WHAT IS EXPECTED:
What's needed is an exact copy of all the data below, without pictures.

STORED DATA:

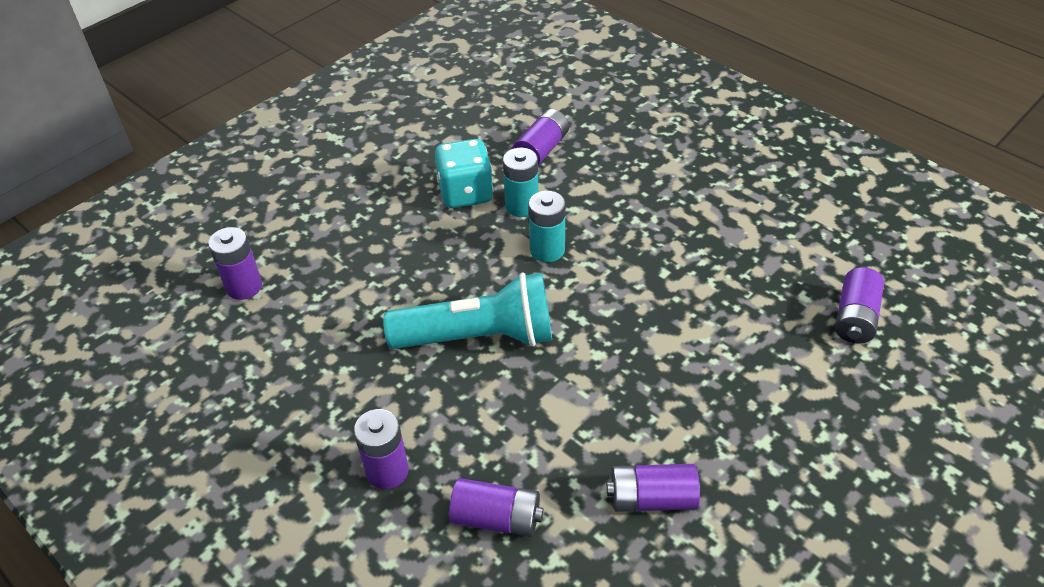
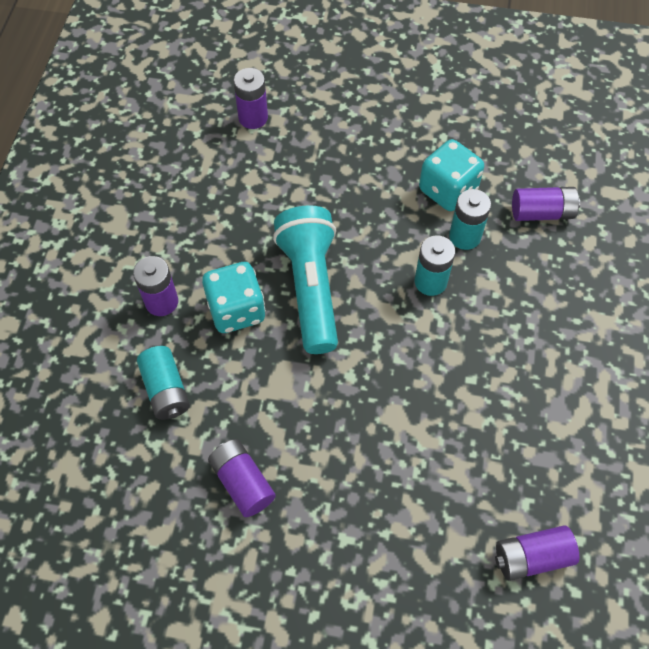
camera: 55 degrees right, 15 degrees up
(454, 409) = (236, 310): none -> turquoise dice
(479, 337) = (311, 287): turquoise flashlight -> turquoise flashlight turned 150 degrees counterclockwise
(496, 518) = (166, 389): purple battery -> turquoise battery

ANSWER TO THIS PROBLEM:
camera: 55 degrees right, 15 degrees up
(454, 409) = (236, 310): none -> turquoise dice
(479, 337) = (311, 287): turquoise flashlight -> turquoise flashlight turned 150 degrees counterclockwise
(496, 518) = (166, 389): purple battery -> turquoise battery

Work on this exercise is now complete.